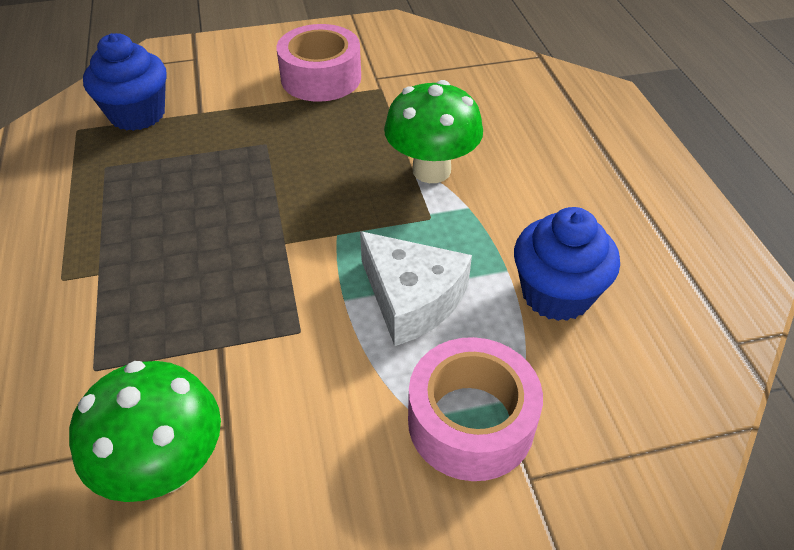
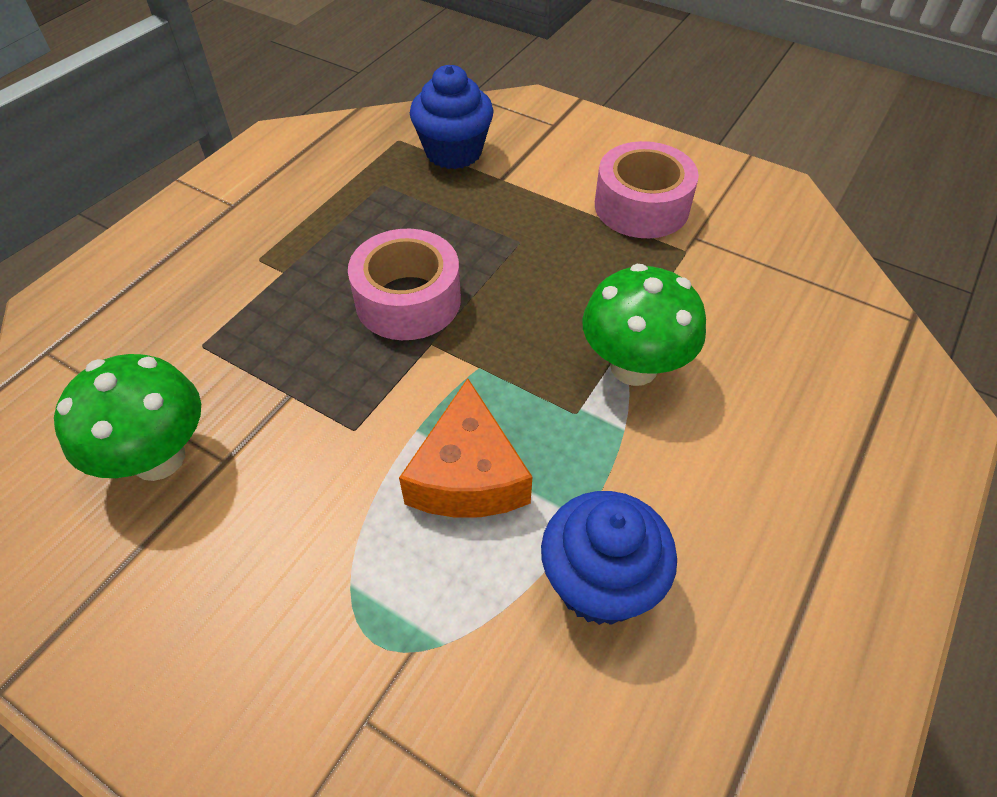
camera: 45 degrees right, 5 degrees up
(412, 298) = (468, 475): white cheese -> orange cheese
(470, 422) = (381, 625): pink tape -> pink tape (408, 300)

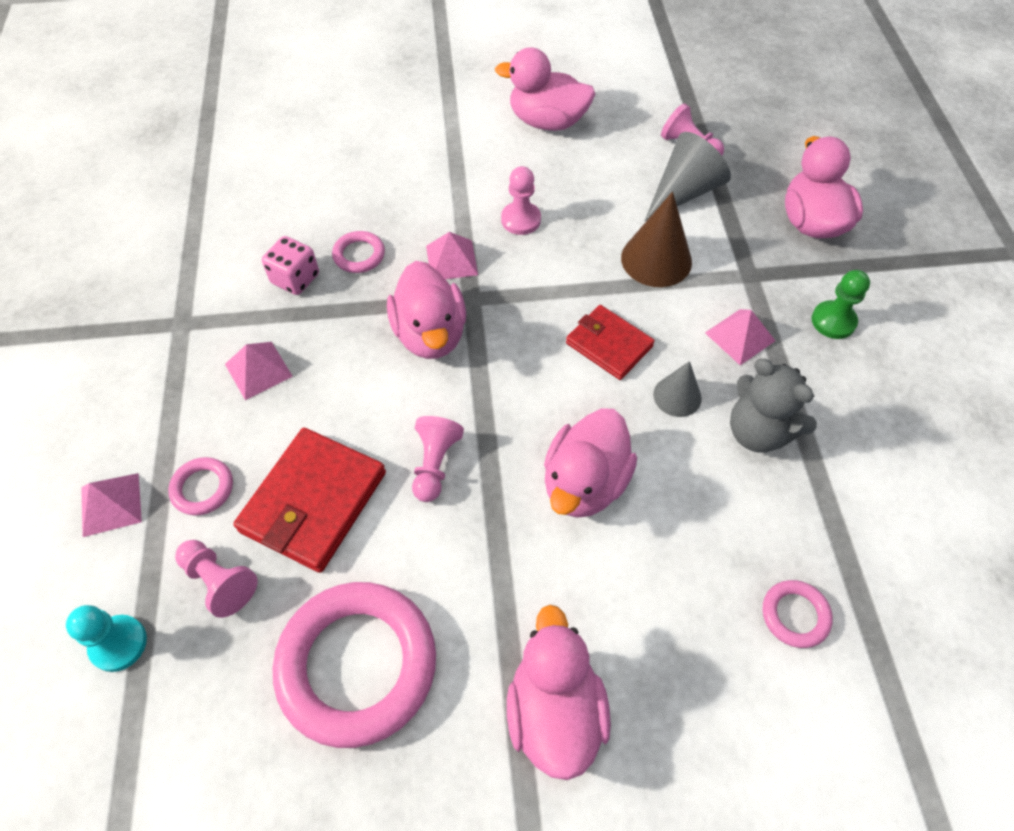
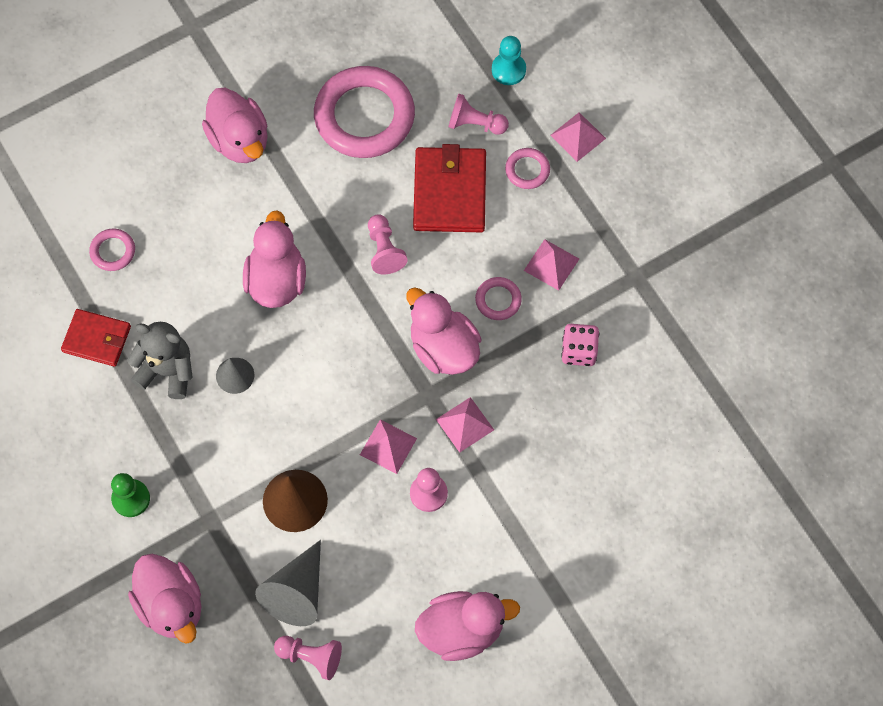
camera: 155 degrees right, 10 degrees up
(359, 255) = (543, 396): pink ring -> pink ring (498, 300)
(609, 345) = (302, 398): red wallet -> red wallet (97, 339)
(739, 336) = (203, 450): pink pyramid -> pink pyramid (388, 446)

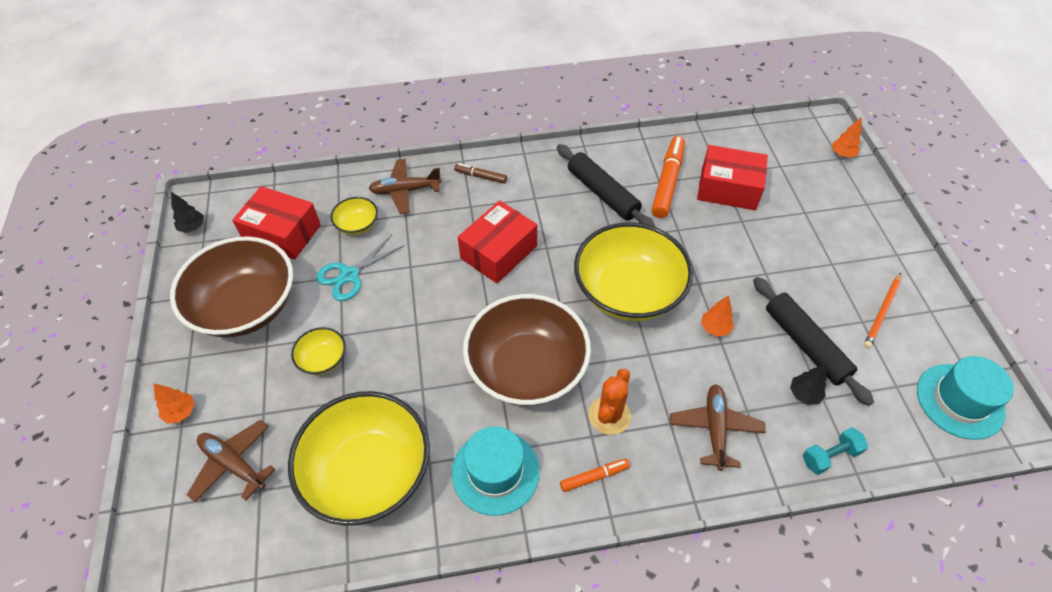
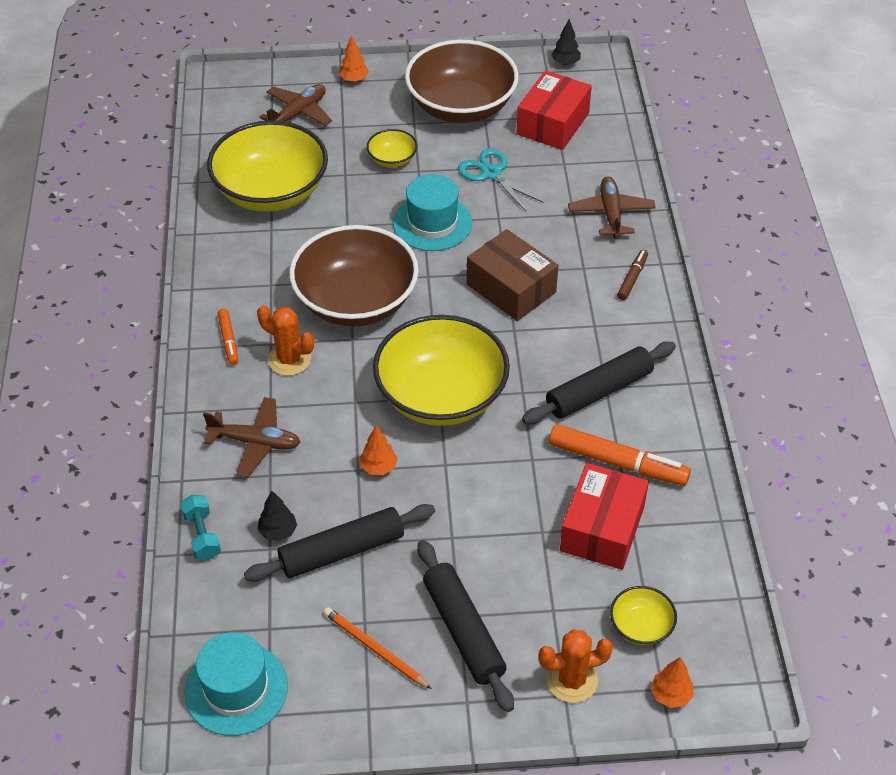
camera: 95 degrees right, 5 degrees down
(357, 225) = (560, 177): yellow bowl -> yellow bowl (641, 626)
(495, 472) = (251, 272): turquoise hat -> turquoise hat (432, 223)
(498, 252) = (511, 288): red box -> brown box
(843, 260) = (464, 631): none -> black rolling pin
(854, 200) = (572, 680): none -> orange cactus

**TASK DIRECTIONS:**
Your response should be the exact lines running from the one with "(357, 225) = (560, 177): yellow" to the final line of the material above.

**RESPONSE:**
(357, 225) = (560, 177): yellow bowl -> yellow bowl (641, 626)
(495, 472) = (251, 272): turquoise hat -> turquoise hat (432, 223)
(498, 252) = (511, 288): red box -> brown box
(843, 260) = (464, 631): none -> black rolling pin
(854, 200) = (572, 680): none -> orange cactus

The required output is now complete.